#### What you should do
Read through the listing below and copy each line in which the word "black" occurs.

=== Extracted records ===

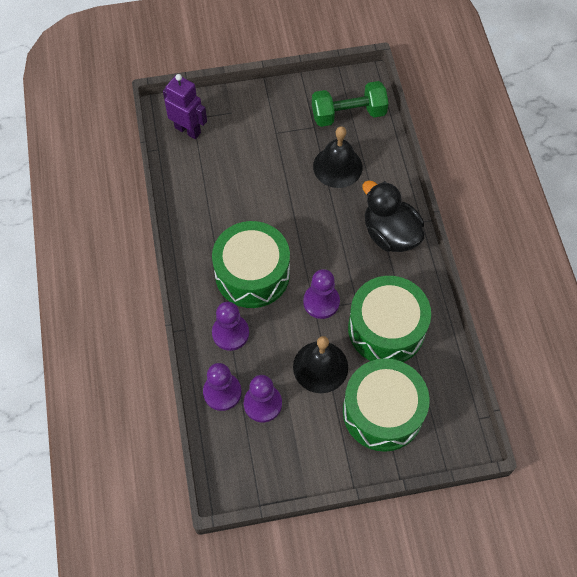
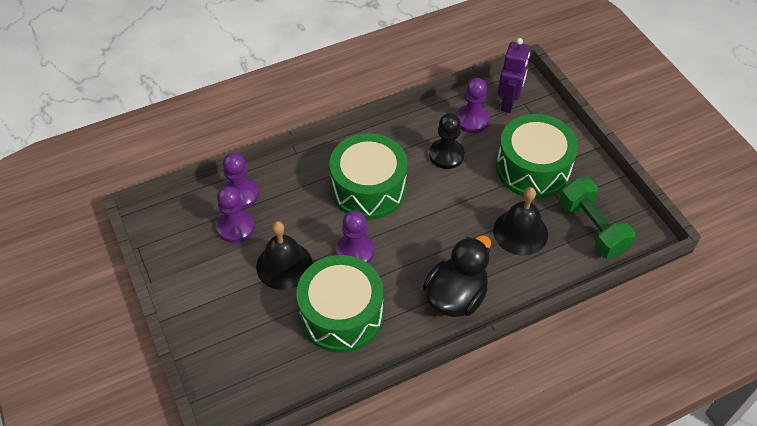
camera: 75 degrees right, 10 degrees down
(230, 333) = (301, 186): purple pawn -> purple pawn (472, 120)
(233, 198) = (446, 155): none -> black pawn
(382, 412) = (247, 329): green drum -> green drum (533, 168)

===
=== Extracted records ===

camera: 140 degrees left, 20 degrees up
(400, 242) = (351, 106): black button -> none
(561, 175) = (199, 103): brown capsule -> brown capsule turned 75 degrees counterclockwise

===

#### Written answer
(233, 198) = (446, 155): none -> black pawn
(400, 242) = (351, 106): black button -> none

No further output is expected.